» WHAT YOU SHOULD DO:
Restate word for word the lines below from the one that has "C2: 22uF (plus" through the one that has "U2 pin PB4: HEAT -> SCL", keeping both and dropping all pictures.

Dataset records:
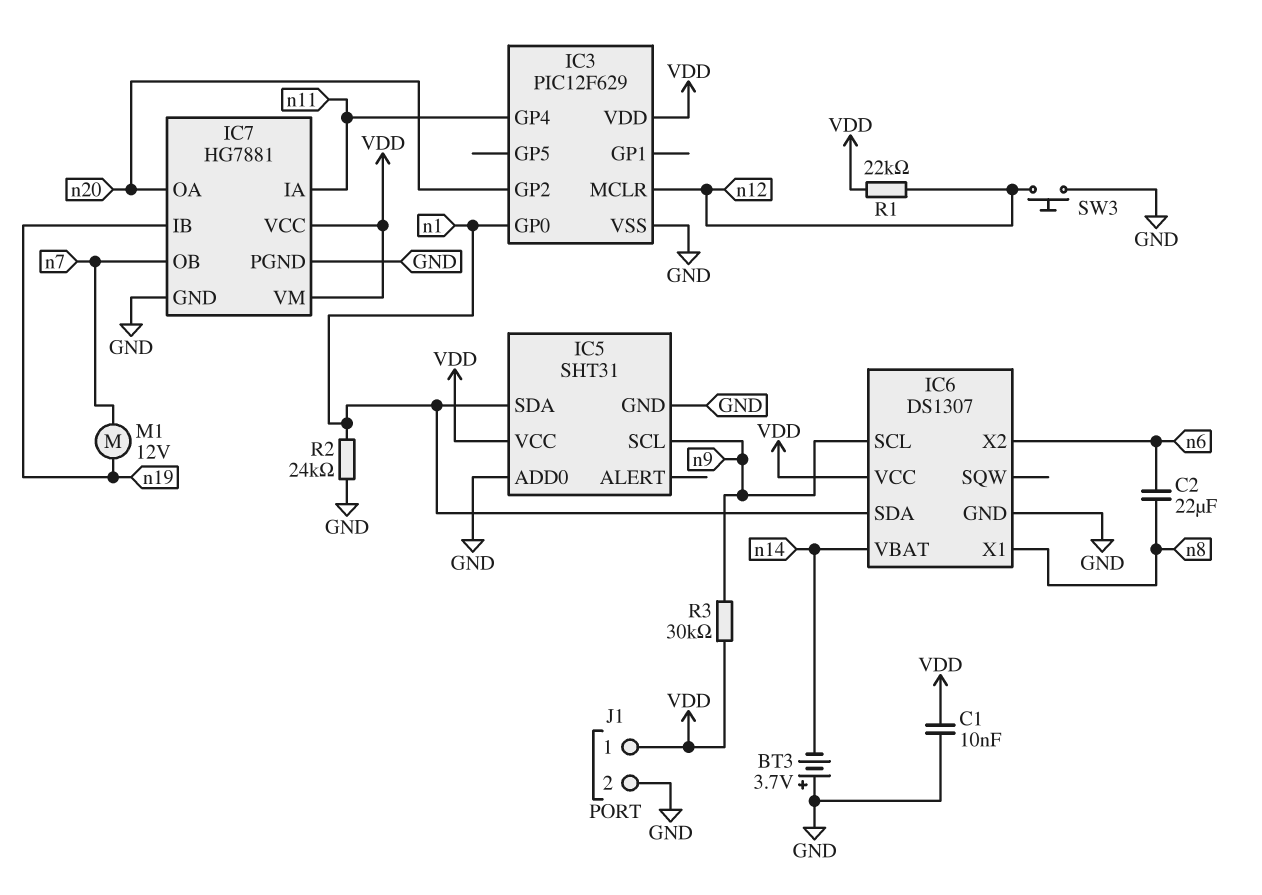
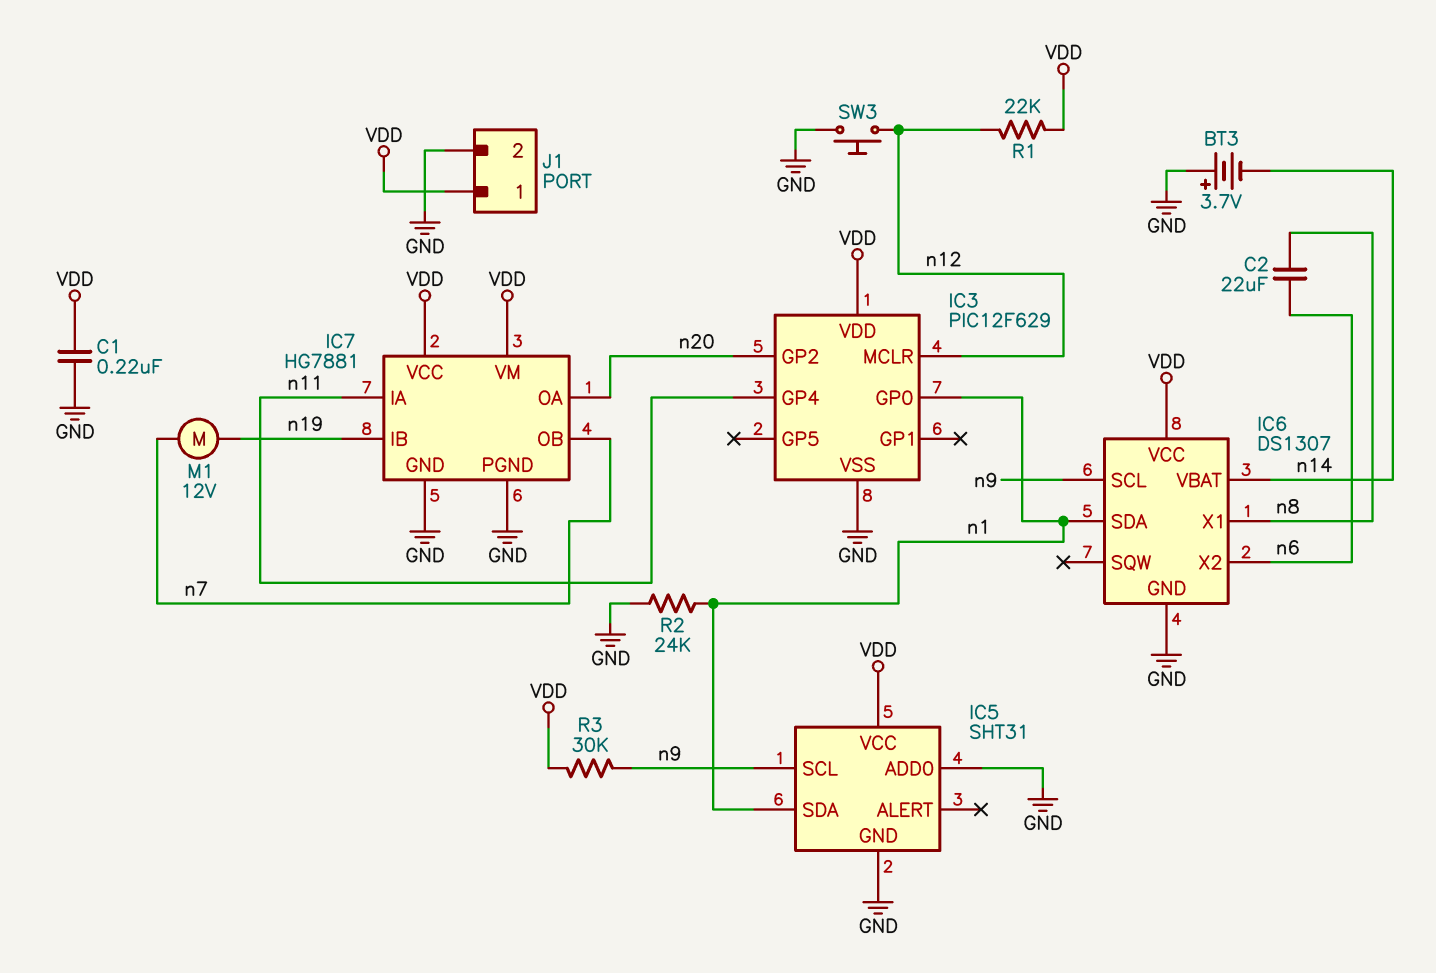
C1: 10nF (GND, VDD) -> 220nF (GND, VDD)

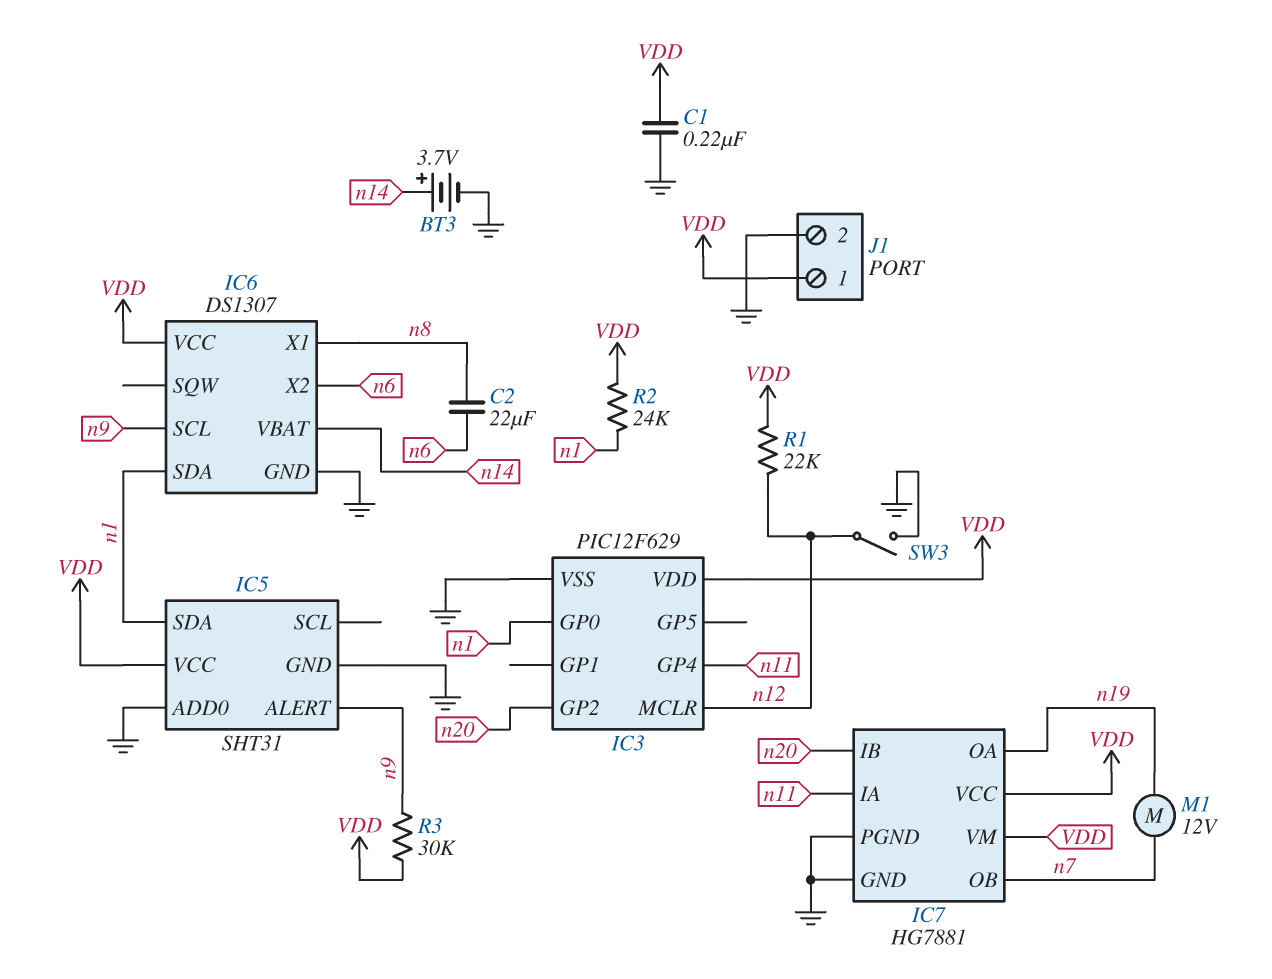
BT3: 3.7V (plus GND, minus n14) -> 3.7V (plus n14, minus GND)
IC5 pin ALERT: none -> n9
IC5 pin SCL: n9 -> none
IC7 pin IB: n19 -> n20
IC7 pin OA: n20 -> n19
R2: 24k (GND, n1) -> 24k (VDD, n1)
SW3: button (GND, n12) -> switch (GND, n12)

* * *

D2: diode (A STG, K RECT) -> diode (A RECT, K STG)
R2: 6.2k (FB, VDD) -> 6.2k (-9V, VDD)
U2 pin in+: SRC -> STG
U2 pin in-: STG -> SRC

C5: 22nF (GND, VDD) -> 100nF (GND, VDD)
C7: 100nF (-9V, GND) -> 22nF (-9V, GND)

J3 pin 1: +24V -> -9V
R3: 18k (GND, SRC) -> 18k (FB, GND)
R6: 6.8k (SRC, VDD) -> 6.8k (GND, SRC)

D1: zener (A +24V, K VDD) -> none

* * *

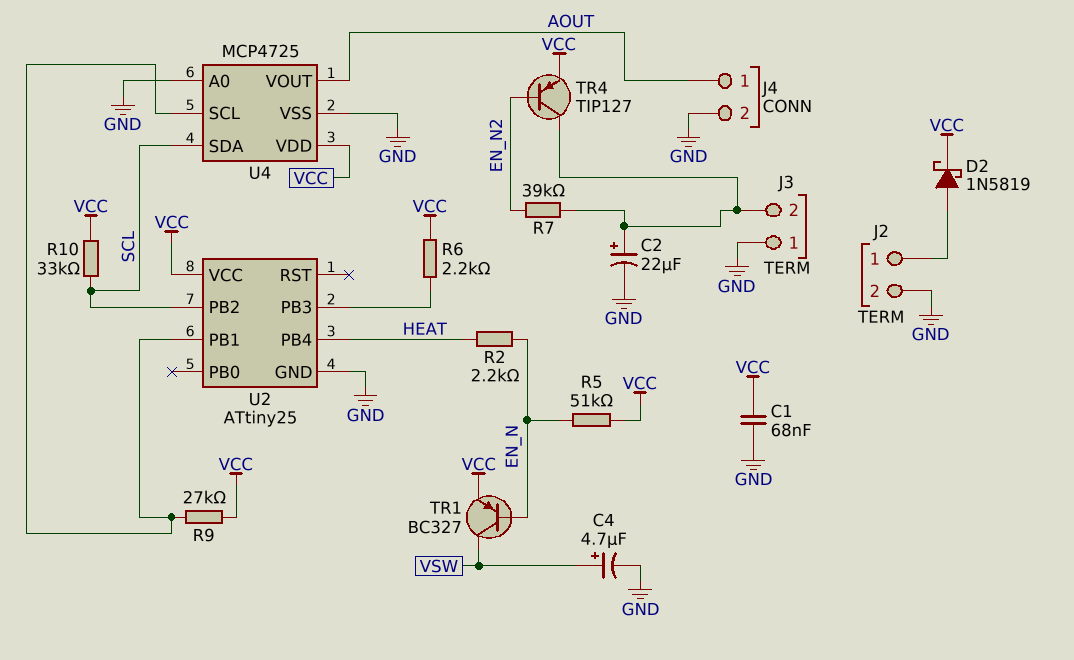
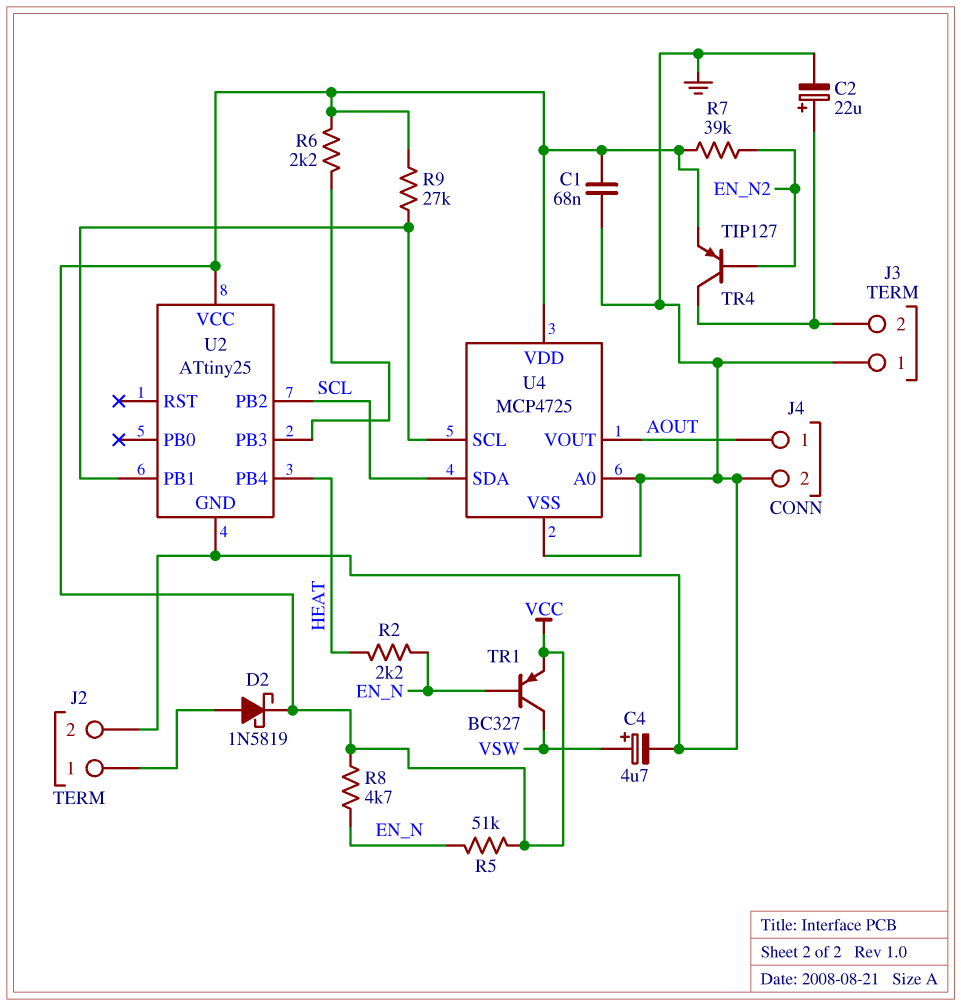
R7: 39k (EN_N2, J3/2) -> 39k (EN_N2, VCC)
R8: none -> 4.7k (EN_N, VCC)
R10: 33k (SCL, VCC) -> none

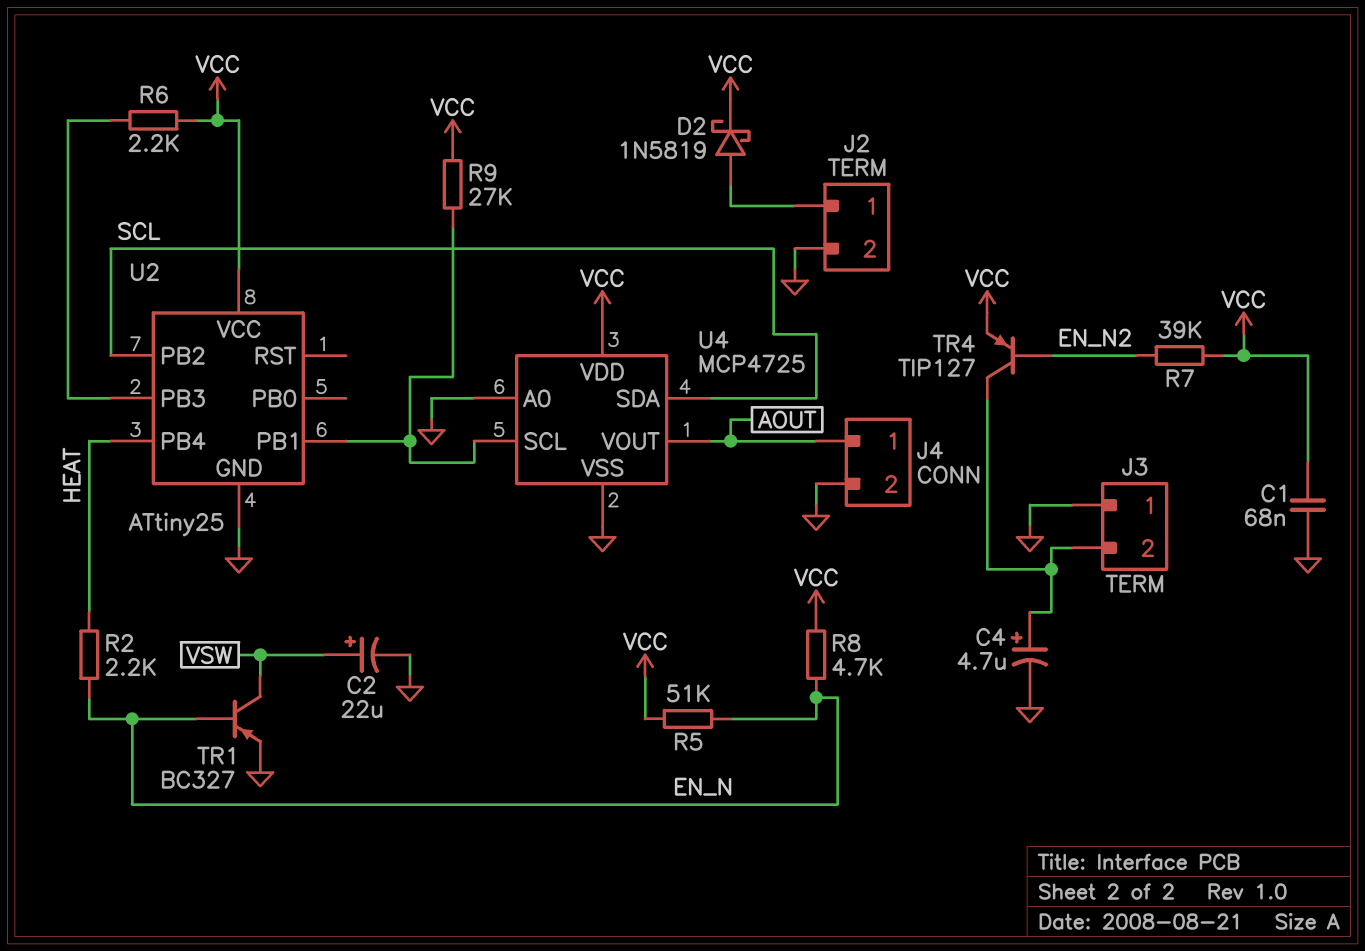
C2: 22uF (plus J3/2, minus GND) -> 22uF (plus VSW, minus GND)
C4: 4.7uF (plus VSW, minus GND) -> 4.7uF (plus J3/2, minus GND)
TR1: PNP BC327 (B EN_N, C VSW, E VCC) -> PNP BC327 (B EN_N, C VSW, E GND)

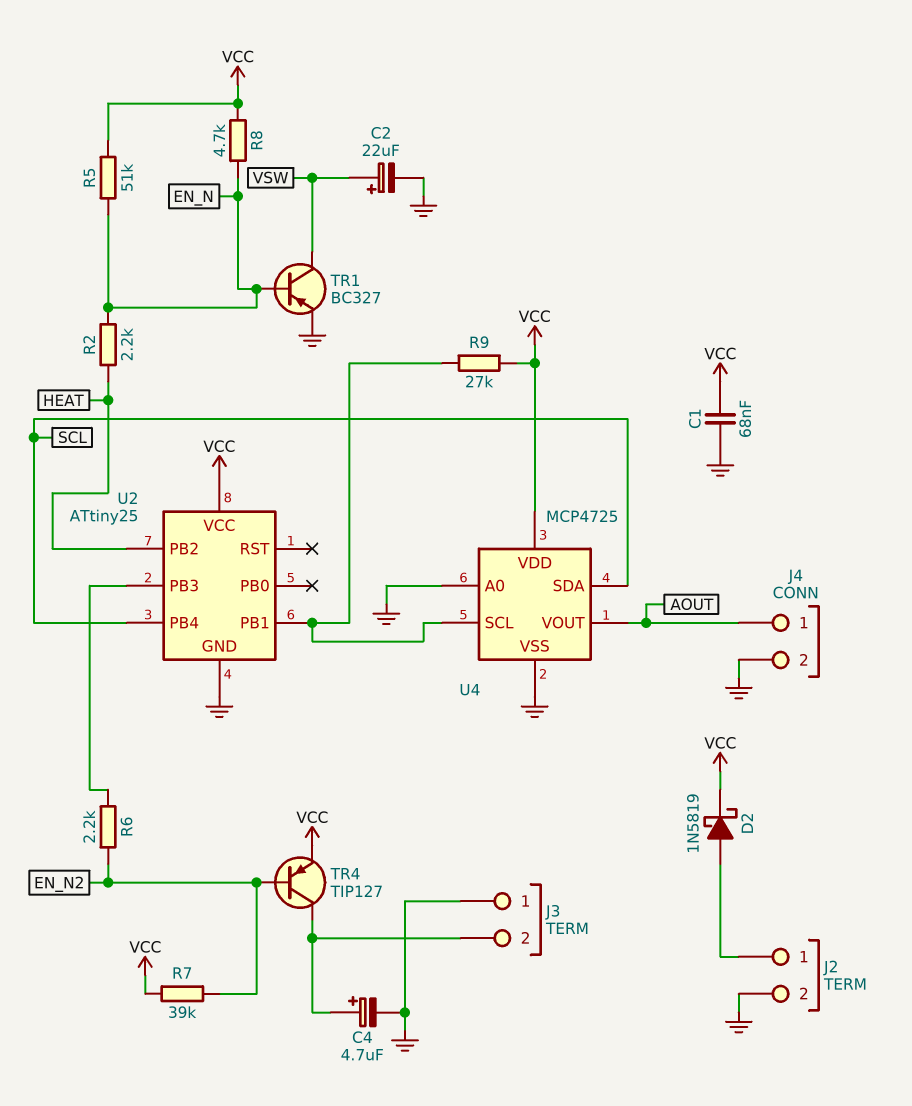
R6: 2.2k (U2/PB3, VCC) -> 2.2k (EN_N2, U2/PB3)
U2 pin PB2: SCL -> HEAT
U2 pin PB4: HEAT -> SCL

» REPLY TO THE EXERCISE:
C2: 22uF (plus J3/2, minus GND) -> 22uF (plus VSW, minus GND)
C4: 4.7uF (plus VSW, minus GND) -> 4.7uF (plus J3/2, minus GND)
TR1: PNP BC327 (B EN_N, C VSW, E VCC) -> PNP BC327 (B EN_N, C VSW, E GND)

R6: 2.2k (U2/PB3, VCC) -> 2.2k (EN_N2, U2/PB3)
U2 pin PB2: SCL -> HEAT
U2 pin PB4: HEAT -> SCL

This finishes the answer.